* Task instructions
In the records below, find every line that contains "turquoise" and list it.

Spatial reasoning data
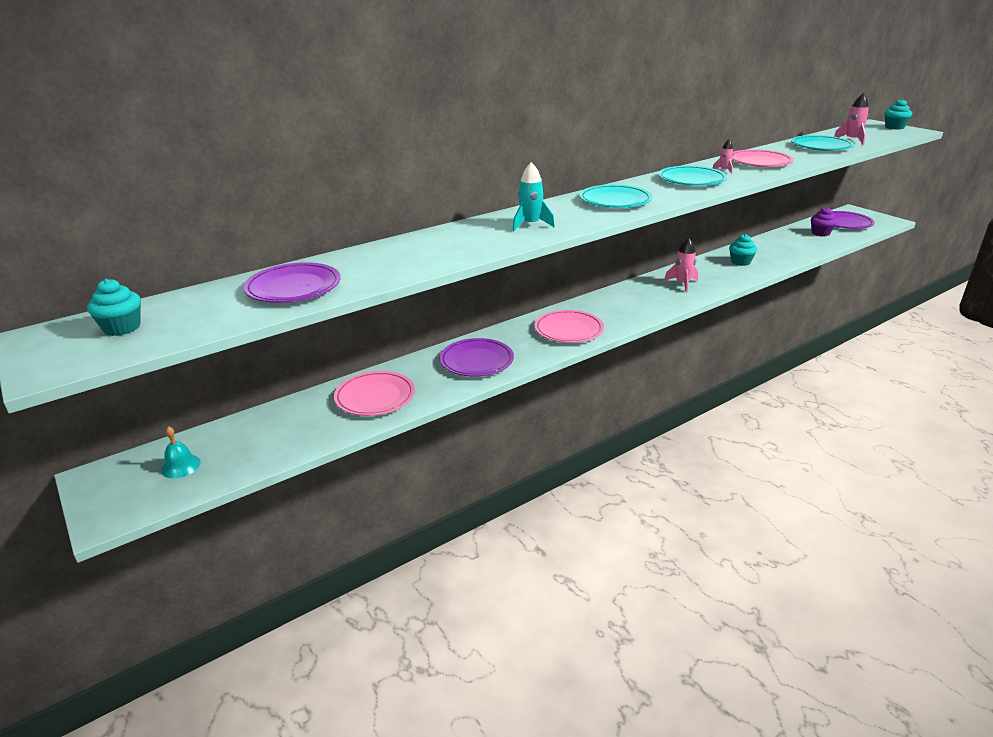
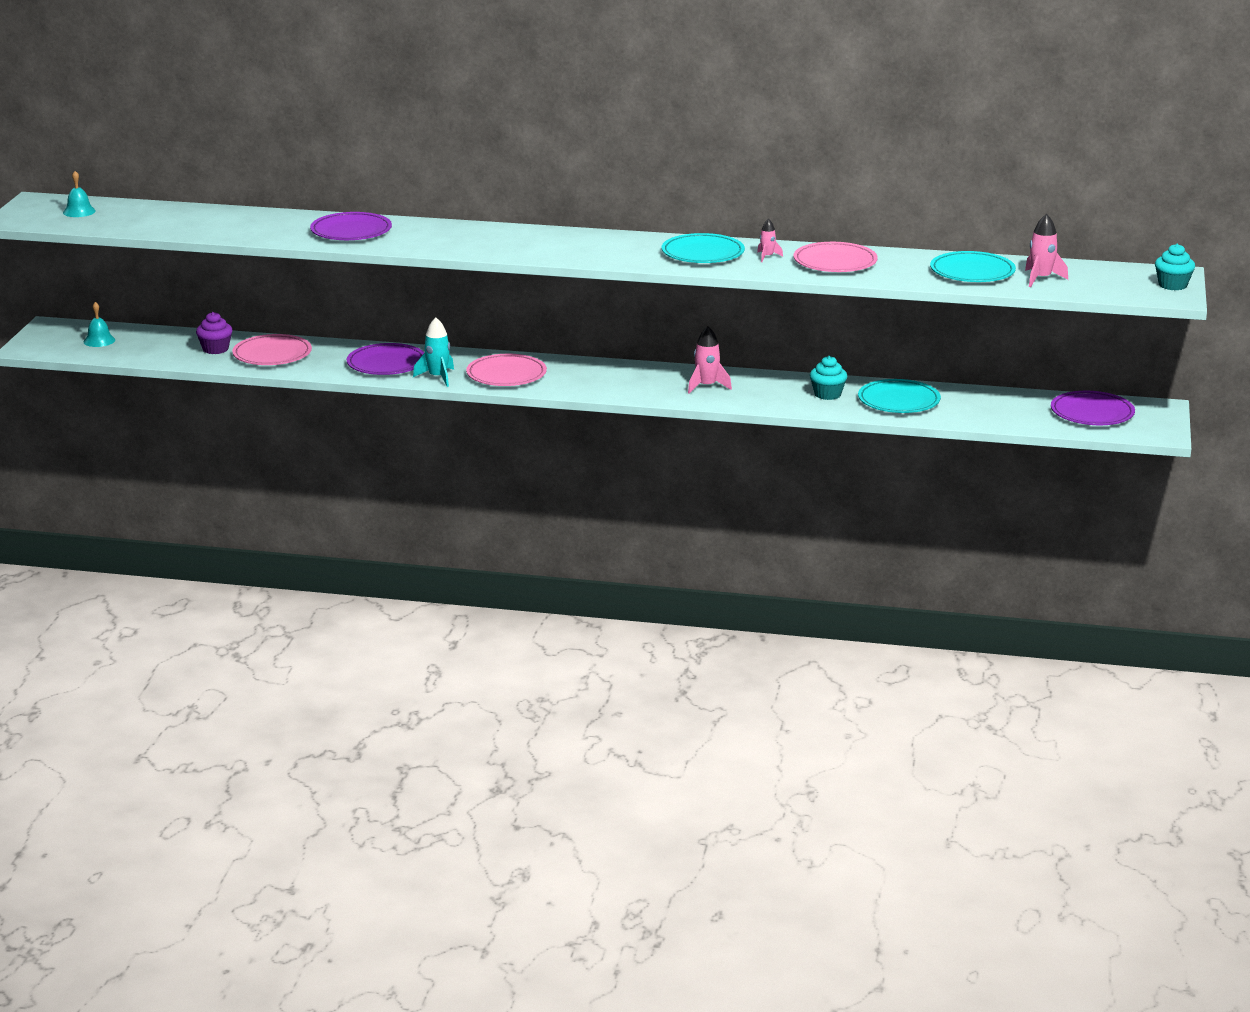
camera: 45 degrees right, 5 degrees down
(122, 328) = (79, 211): turquoise cupcake -> turquoise bell
(293, 288) = (203, 223): purple plate -> purple plate (351, 231)
(530, 225) = (450, 239): turquoise rocket -> turquoise rocket (438, 377)
(615, 201) = (573, 246): turquoise plate -> turquoise plate (898, 401)
(820, 233) = (1019, 409): purple cupcake -> purple cupcake (215, 349)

* Written response
(122, 328) = (79, 211): turquoise cupcake -> turquoise bell
(530, 225) = (450, 239): turquoise rocket -> turquoise rocket (438, 377)
(615, 201) = (573, 246): turquoise plate -> turquoise plate (898, 401)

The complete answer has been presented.